TASK STATEMENT: A faithful copy of the listing below is needed, with its pictures left out.
Start of LISTED RECORDS
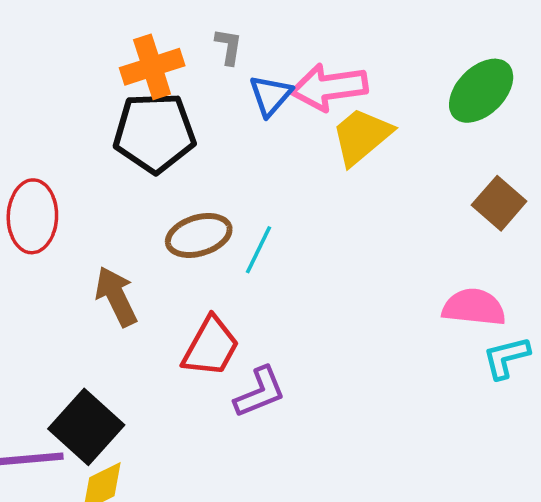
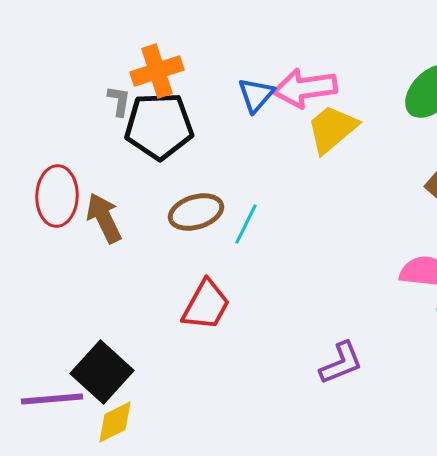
gray L-shape: (229, 46) -> (119, 101), moved
brown arrow: (116, 296) -> (104, 218), moved
purple L-shape: (260, 392) -> (341, 363), moved

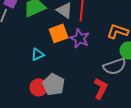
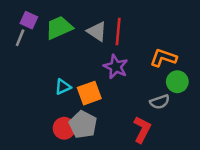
orange square: (59, 33) -> (89, 93), moved
gray semicircle: (115, 66) -> (160, 102), size x0.7

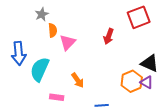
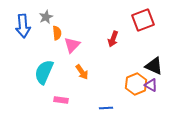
blue arrow: (19, 53) -> (23, 26), moved
orange arrow: (78, 80) -> (82, 72), moved

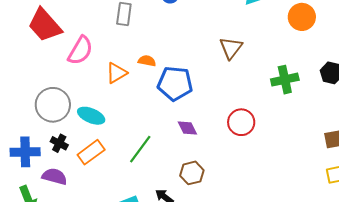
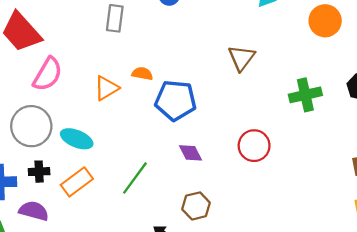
pink semicircle: (80, 51) -> (48, 74), moved
black cross: (59, 143) -> (39, 172), turned -30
End of LISTED RECORDS
EXERCISE RESPONSE:
gray L-shape: (229, 46) -> (119, 101), moved
brown arrow: (116, 296) -> (104, 218), moved
purple L-shape: (260, 392) -> (341, 363), moved

orange square: (59, 33) -> (89, 93), moved
gray semicircle: (115, 66) -> (160, 102), size x0.7

blue arrow: (19, 53) -> (23, 26), moved
orange arrow: (78, 80) -> (82, 72), moved

pink semicircle: (80, 51) -> (48, 74), moved
black cross: (59, 143) -> (39, 172), turned -30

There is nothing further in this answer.